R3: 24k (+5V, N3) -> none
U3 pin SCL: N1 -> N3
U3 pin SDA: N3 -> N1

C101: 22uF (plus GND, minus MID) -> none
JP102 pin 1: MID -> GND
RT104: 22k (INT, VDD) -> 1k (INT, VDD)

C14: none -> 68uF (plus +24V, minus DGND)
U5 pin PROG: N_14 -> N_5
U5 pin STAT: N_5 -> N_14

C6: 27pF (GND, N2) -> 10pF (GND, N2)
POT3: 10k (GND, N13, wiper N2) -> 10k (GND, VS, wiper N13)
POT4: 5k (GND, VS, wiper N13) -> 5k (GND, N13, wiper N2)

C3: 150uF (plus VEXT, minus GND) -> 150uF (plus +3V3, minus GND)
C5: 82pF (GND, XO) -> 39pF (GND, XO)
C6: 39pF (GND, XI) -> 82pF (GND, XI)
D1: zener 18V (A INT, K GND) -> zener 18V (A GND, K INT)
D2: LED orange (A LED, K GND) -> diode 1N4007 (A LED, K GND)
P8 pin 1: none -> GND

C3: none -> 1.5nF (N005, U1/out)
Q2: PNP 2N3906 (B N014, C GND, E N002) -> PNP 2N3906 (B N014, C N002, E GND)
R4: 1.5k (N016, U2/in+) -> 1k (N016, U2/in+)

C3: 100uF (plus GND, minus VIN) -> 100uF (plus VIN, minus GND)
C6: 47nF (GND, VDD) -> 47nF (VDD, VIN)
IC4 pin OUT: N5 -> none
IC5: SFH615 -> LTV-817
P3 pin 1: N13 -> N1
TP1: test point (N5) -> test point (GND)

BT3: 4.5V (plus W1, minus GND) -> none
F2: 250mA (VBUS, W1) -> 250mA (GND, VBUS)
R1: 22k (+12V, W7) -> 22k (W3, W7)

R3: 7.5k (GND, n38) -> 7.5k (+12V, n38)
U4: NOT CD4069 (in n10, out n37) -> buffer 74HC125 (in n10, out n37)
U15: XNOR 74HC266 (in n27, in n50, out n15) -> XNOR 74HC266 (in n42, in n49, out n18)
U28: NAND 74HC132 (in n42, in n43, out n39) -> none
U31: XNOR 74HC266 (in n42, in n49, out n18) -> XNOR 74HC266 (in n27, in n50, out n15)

#####

Please restate the records word for word. Go from the first line to the line with "C6: 27pF (GND, N2) -> 10pF (GND, N2)" and include both.

### Response to the task
R3: 24k (+5V, N3) -> none
U3 pin SCL: N1 -> N3
U3 pin SDA: N3 -> N1

C101: 22uF (plus GND, minus MID) -> none
JP102 pin 1: MID -> GND
RT104: 22k (INT, VDD) -> 1k (INT, VDD)

C14: none -> 68uF (plus +24V, minus DGND)
U5 pin PROG: N_14 -> N_5
U5 pin STAT: N_5 -> N_14

C6: 27pF (GND, N2) -> 10pF (GND, N2)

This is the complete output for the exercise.